What you should do:
No pictures, please. Output the lines from the start of the data through the line that contains "blue 1x1 brick [259,156,311,232]", both included, exactly as they stand.
──────── Data to use
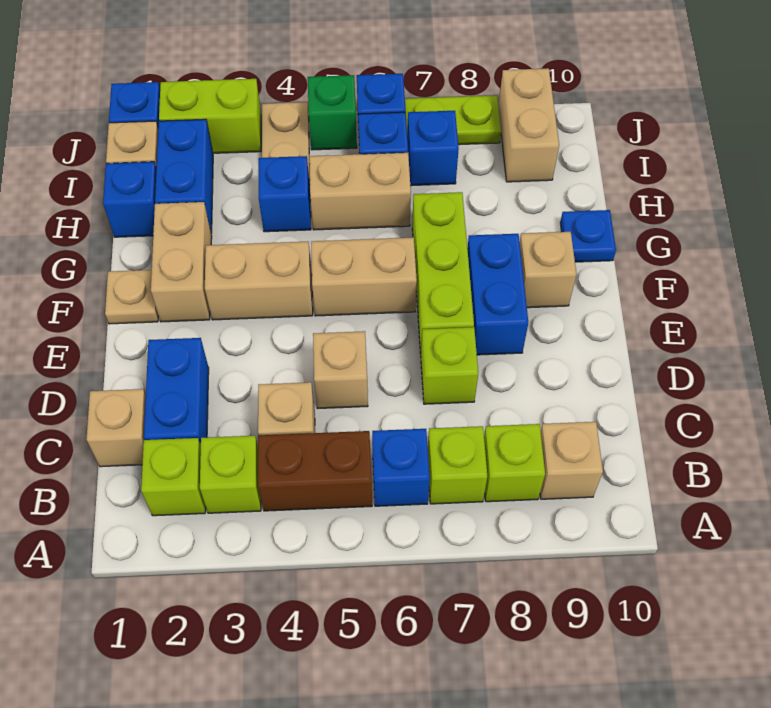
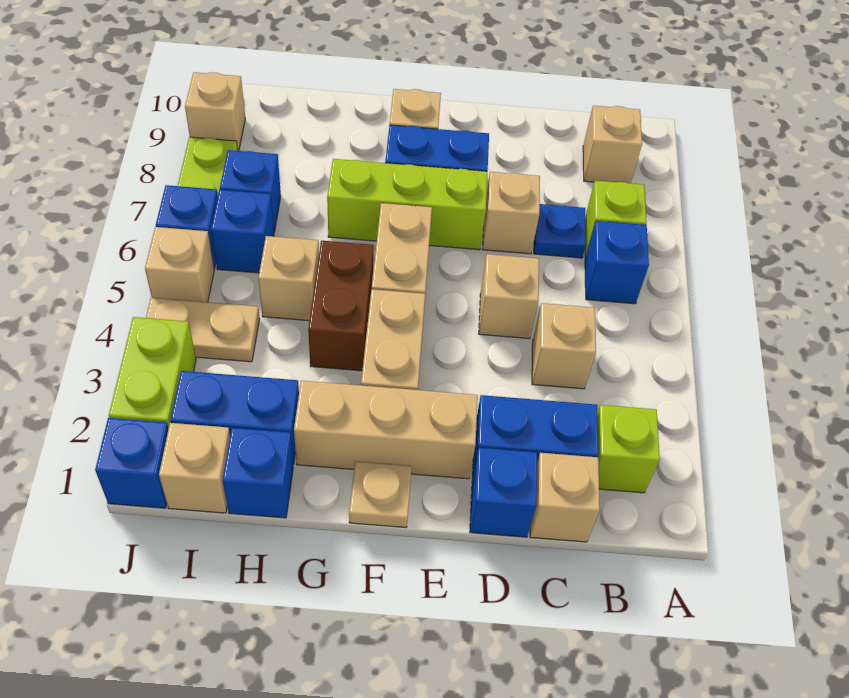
lime 1x1 brick [200,436,261,513] -> none
brown 1x2 brick [258,431,372,511] -> brown 1x2 brick moved to [308,241,374,371]
lime 1x1 brick [484,424,545,502] -> none
lime 1x1 brick [421,327,478,404] -> tan 1x1 brick [482,172,540,254]
tan 1x2 brick [151,202,212,322] -> tan 1x3 brick [294,381,478,479]
blue 1x1 plate [560,210,616,262] -> blue 1x1 plate moved to [534,204,586,258]
blue 1x1 brick [259,156,311,232] -> blue 1x1 brick moved to [470,448,537,537]
tan 1x2 brick [309,153,411,230] -> tan 1x1 brick [258,236,319,321]
tan 1x2 brick [499,68,559,182] -> tan 1x1 brick [185,72,245,151]
green 1x1 brick [308,75,357,150] -> tan 1x1 brick [145,227,214,302]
────────────────
Response to the task:
lime 1x1 brick [200,436,261,513] -> none
brown 1x2 brick [258,431,372,511] -> brown 1x2 brick moved to [308,241,374,371]
lime 1x1 brick [484,424,545,502] -> none
lime 1x1 brick [421,327,478,404] -> tan 1x1 brick [482,172,540,254]
tan 1x2 brick [151,202,212,322] -> tan 1x3 brick [294,381,478,479]
blue 1x1 plate [560,210,616,262] -> blue 1x1 plate moved to [534,204,586,258]
blue 1x1 brick [259,156,311,232] -> blue 1x1 brick moved to [470,448,537,537]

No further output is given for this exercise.